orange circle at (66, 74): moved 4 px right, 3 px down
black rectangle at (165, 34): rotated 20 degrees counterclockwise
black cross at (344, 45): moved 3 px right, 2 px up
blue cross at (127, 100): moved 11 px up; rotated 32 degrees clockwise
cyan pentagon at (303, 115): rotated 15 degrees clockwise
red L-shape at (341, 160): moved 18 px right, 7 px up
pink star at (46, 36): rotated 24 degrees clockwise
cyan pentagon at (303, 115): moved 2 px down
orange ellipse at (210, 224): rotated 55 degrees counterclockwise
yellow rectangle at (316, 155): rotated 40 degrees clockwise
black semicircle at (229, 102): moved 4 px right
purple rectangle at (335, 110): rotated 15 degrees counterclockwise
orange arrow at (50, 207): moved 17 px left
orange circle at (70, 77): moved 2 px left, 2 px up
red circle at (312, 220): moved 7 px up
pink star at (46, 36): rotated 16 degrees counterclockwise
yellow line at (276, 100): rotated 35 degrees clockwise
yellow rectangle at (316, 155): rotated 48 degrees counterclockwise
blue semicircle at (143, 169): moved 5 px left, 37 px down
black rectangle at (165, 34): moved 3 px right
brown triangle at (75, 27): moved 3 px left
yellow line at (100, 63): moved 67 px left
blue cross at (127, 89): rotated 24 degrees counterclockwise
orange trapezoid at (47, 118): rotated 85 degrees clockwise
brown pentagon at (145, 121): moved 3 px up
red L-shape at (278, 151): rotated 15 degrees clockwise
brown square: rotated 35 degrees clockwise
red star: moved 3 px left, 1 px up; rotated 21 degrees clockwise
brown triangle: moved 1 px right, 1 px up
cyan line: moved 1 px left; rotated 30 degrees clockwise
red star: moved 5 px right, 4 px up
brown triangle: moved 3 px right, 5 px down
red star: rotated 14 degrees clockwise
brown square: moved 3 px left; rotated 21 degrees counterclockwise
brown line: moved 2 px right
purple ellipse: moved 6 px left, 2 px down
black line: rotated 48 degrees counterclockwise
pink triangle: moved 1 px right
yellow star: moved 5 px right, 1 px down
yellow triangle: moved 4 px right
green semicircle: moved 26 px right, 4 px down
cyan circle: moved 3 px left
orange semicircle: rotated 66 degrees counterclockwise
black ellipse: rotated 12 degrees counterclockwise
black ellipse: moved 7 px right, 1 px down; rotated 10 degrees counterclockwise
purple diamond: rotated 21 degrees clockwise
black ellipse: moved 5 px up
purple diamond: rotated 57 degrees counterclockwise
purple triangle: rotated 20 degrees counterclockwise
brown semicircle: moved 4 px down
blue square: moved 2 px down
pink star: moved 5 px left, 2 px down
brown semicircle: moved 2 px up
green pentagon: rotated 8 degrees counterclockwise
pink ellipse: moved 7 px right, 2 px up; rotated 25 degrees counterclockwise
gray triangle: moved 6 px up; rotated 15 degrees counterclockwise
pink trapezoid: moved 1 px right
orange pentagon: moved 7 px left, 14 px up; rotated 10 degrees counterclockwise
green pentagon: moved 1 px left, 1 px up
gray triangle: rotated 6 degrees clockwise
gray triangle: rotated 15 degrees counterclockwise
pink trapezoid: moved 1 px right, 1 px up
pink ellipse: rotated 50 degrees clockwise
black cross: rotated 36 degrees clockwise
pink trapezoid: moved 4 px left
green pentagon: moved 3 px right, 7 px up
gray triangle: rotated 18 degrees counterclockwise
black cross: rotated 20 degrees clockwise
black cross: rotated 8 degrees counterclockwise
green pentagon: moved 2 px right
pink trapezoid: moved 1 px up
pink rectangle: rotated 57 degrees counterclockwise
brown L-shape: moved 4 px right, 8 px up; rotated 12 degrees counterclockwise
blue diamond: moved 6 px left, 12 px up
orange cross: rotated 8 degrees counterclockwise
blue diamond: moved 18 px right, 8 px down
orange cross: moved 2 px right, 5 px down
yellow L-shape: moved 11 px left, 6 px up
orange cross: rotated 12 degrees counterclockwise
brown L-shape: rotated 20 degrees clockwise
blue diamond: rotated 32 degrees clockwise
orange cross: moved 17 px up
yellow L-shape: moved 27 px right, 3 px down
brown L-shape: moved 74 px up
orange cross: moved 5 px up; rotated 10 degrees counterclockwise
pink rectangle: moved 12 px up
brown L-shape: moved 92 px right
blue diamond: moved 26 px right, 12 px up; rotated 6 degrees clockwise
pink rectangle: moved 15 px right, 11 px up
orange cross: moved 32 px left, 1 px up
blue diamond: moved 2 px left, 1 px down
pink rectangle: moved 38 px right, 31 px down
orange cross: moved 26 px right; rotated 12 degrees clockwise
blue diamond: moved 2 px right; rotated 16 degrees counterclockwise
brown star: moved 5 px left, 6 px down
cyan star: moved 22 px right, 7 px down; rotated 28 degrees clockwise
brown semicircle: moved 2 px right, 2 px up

◆ ◆ ◆ ◆ ◆

Rewrite the whole listing, replacing every "semicircle" with "half-circle" and leaving everything else unchanged.

ANSWER FOR THE TASK –
orange circle at (66, 74): moved 4 px right, 3 px down
black rectangle at (165, 34): rotated 20 degrees counterclockwise
black cross at (344, 45): moved 3 px right, 2 px up
blue cross at (127, 100): moved 11 px up; rotated 32 degrees clockwise
cyan pentagon at (303, 115): rotated 15 degrees clockwise
red L-shape at (341, 160): moved 18 px right, 7 px up
pink star at (46, 36): rotated 24 degrees clockwise
cyan pentagon at (303, 115): moved 2 px down
orange ellipse at (210, 224): rotated 55 degrees counterclockwise
yellow rectangle at (316, 155): rotated 40 degrees clockwise
black half-circle at (229, 102): moved 4 px right
purple rectangle at (335, 110): rotated 15 degrees counterclockwise
orange arrow at (50, 207): moved 17 px left
orange circle at (70, 77): moved 2 px left, 2 px up
red circle at (312, 220): moved 7 px up
pink star at (46, 36): rotated 16 degrees counterclockwise
yellow line at (276, 100): rotated 35 degrees clockwise
yellow rectangle at (316, 155): rotated 48 degrees counterclockwise
blue half-circle at (143, 169): moved 5 px left, 37 px down
black rectangle at (165, 34): moved 3 px right
brown triangle at (75, 27): moved 3 px left
yellow line at (100, 63): moved 67 px left
blue cross at (127, 89): rotated 24 degrees counterclockwise
orange trapezoid at (47, 118): rotated 85 degrees clockwise
brown pentagon at (145, 121): moved 3 px up
red L-shape at (278, 151): rotated 15 degrees clockwise
brown square: rotated 35 degrees clockwise
red star: moved 3 px left, 1 px up; rotated 21 degrees clockwise
brown triangle: moved 1 px right, 1 px up
cyan line: moved 1 px left; rotated 30 degrees clockwise
red star: moved 5 px right, 4 px up
brown triangle: moved 3 px right, 5 px down
red star: rotated 14 degrees clockwise
brown square: moved 3 px left; rotated 21 degrees counterclockwise
brown line: moved 2 px right
purple ellipse: moved 6 px left, 2 px down
black line: rotated 48 degrees counterclockwise
pink triangle: moved 1 px right
yellow star: moved 5 px right, 1 px down
yellow triangle: moved 4 px right
green half-circle: moved 26 px right, 4 px down
cyan circle: moved 3 px left
orange half-circle: rotated 66 degrees counterclockwise
black ellipse: rotated 12 degrees counterclockwise
black ellipse: moved 7 px right, 1 px down; rotated 10 degrees counterclockwise
purple diamond: rotated 21 degrees clockwise
black ellipse: moved 5 px up
purple diamond: rotated 57 degrees counterclockwise
purple triangle: rotated 20 degrees counterclockwise
brown half-circle: moved 4 px down
blue square: moved 2 px down
pink star: moved 5 px left, 2 px down
brown half-circle: moved 2 px up
green pentagon: rotated 8 degrees counterclockwise
pink ellipse: moved 7 px right, 2 px up; rotated 25 degrees counterclockwise
gray triangle: moved 6 px up; rotated 15 degrees counterclockwise
pink trapezoid: moved 1 px right
orange pentagon: moved 7 px left, 14 px up; rotated 10 degrees counterclockwise
green pentagon: moved 1 px left, 1 px up
gray triangle: rotated 6 degrees clockwise
gray triangle: rotated 15 degrees counterclockwise
pink trapezoid: moved 1 px right, 1 px up
pink ellipse: rotated 50 degrees clockwise
black cross: rotated 36 degrees clockwise
pink trapezoid: moved 4 px left
green pentagon: moved 3 px right, 7 px up
gray triangle: rotated 18 degrees counterclockwise
black cross: rotated 20 degrees clockwise
black cross: rotated 8 degrees counterclockwise
green pentagon: moved 2 px right
pink trapezoid: moved 1 px up
pink rectangle: rotated 57 degrees counterclockwise
brown L-shape: moved 4 px right, 8 px up; rotated 12 degrees counterclockwise
blue diamond: moved 6 px left, 12 px up
orange cross: rotated 8 degrees counterclockwise
blue diamond: moved 18 px right, 8 px down
orange cross: moved 2 px right, 5 px down
yellow L-shape: moved 11 px left, 6 px up
orange cross: rotated 12 degrees counterclockwise
brown L-shape: rotated 20 degrees clockwise
blue diamond: rotated 32 degrees clockwise
orange cross: moved 17 px up
yellow L-shape: moved 27 px right, 3 px down
brown L-shape: moved 74 px up
orange cross: moved 5 px up; rotated 10 degrees counterclockwise
pink rectangle: moved 12 px up
brown L-shape: moved 92 px right
blue diamond: moved 26 px right, 12 px up; rotated 6 degrees clockwise
pink rectangle: moved 15 px right, 11 px up
orange cross: moved 32 px left, 1 px up
blue diamond: moved 2 px left, 1 px down
pink rectangle: moved 38 px right, 31 px down
orange cross: moved 26 px right; rotated 12 degrees clockwise
blue diamond: moved 2 px right; rotated 16 degrees counterclockwise
brown star: moved 5 px left, 6 px down
cyan star: moved 22 px right, 7 px down; rotated 28 degrees clockwise
brown half-circle: moved 2 px right, 2 px up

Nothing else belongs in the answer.